Work item: Beneath this task are the entries; from the line with "pink strawberry [650,329,681,361]" through the last one, transcribe every line exactly and nothing else, skipping pictures.

Data in this exercise:
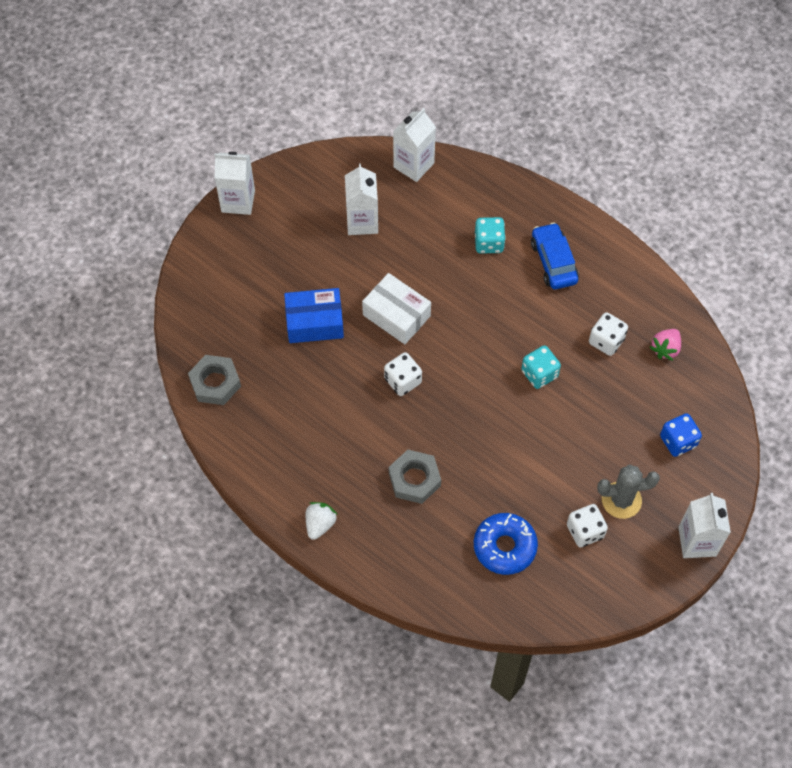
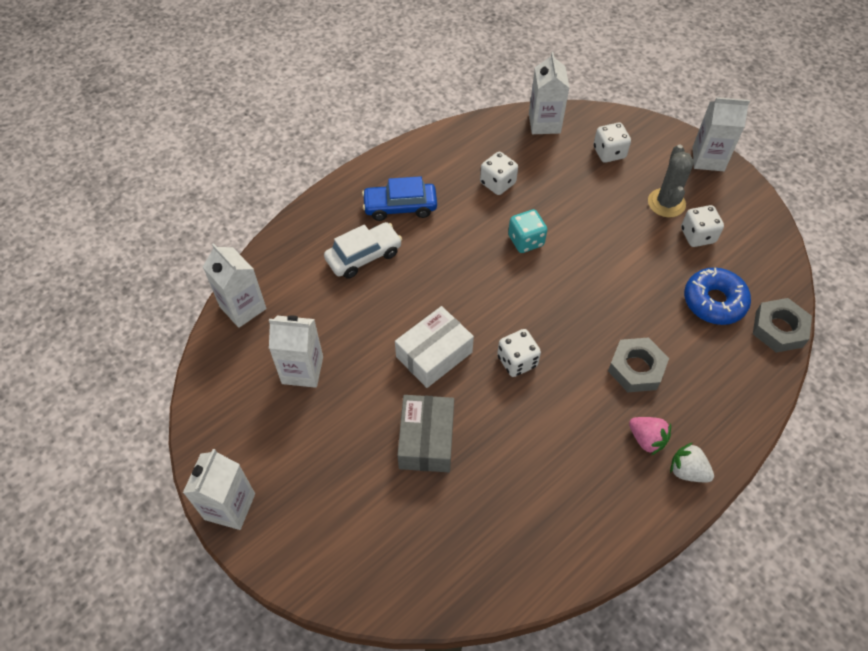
camera: 80 degrees left, 5 degrees down
grey nut [188,355,241,405] -> grey nut moved to [753,298,812,353]
blue box [284,288,344,343] -> grey box [397,395,454,472]
turquoise dice [475,217,506,254] -> white car [324,222,402,279]
pink strawberry [650,329,681,361] -> pink strawberry moved to [629,417,671,455]
blue dice [660,413,702,457] -> white dice [593,123,631,163]
none -> white carton [529,52,569,134]

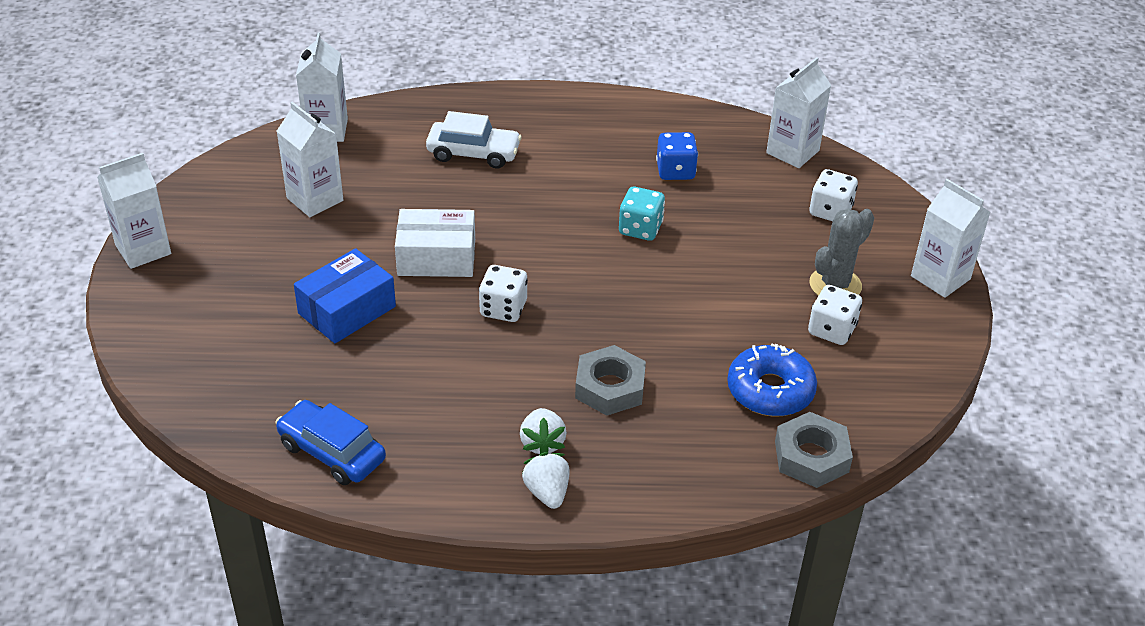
camera: 40 degrees right, 15 degrees down
blue car [362,176,437,221] -> blue car moved to [275,400,386,485]
grey box [397,395,454,472] -> blue box [294,248,396,343]
white dice [480,152,518,195] -> blue dice [656,132,698,180]
pink strawberry [629,417,671,455] -> white strawberry [520,408,567,454]

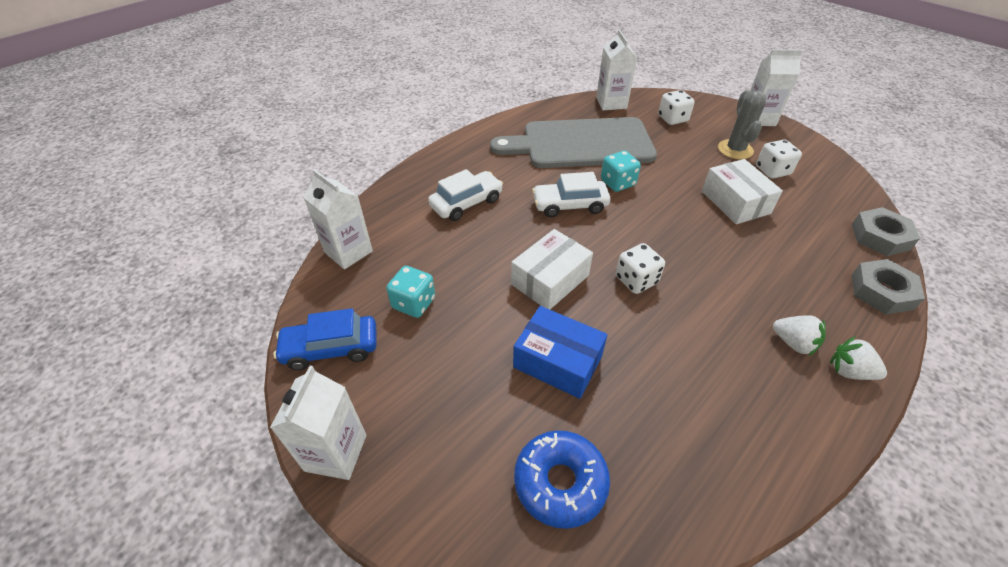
camera: 45 degrees left, 5 degrees up
blue car [275,400,386,485] -> blue car moved to [273,308,377,370]
white carton [277,102,343,217] -> turquoise dice [386,266,435,318]
blue box [294,248,396,343] -> blue box turned 60 degrees counterclockwise [513,306,607,399]
grey nut [575,345,646,416] -> grey nut moved to [852,259,925,314]
blue dice [656,132,698,180] -> grey cutting board [490,117,657,168]
blue donut [727,343,817,416] -> blue donut moved to [514,430,610,529]
none -> white car [532,172,610,217]
none -> white box [702,159,783,224]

Solution for this task:
pink strawberry [650,329,681,361] -> pink strawberry moved to [629,417,671,455]
blue dice [660,413,702,457] -> white dice [593,123,631,163]
none -> white carton [529,52,569,134]

camera: 40 degrees right, 15 degrees down
blue car [362,176,437,221] -> blue car moved to [275,400,386,485]
grey box [397,395,454,472] -> blue box [294,248,396,343]
white dice [480,152,518,195] -> blue dice [656,132,698,180]
pink strawberry [629,417,671,455] -> white strawberry [520,408,567,454]

camera: 45 degrees left, 5 degrees up
blue car [275,400,386,485] -> blue car moved to [273,308,377,370]
white carton [277,102,343,217] -> turquoise dice [386,266,435,318]
blue box [294,248,396,343] -> blue box turned 60 degrees counterclockwise [513,306,607,399]
grey nut [575,345,646,416] -> grey nut moved to [852,259,925,314]
blue dice [656,132,698,180] -> grey cutting board [490,117,657,168]
blue donut [727,343,817,416] -> blue donut moved to [514,430,610,529]
none -> white car [532,172,610,217]
none -> white box [702,159,783,224]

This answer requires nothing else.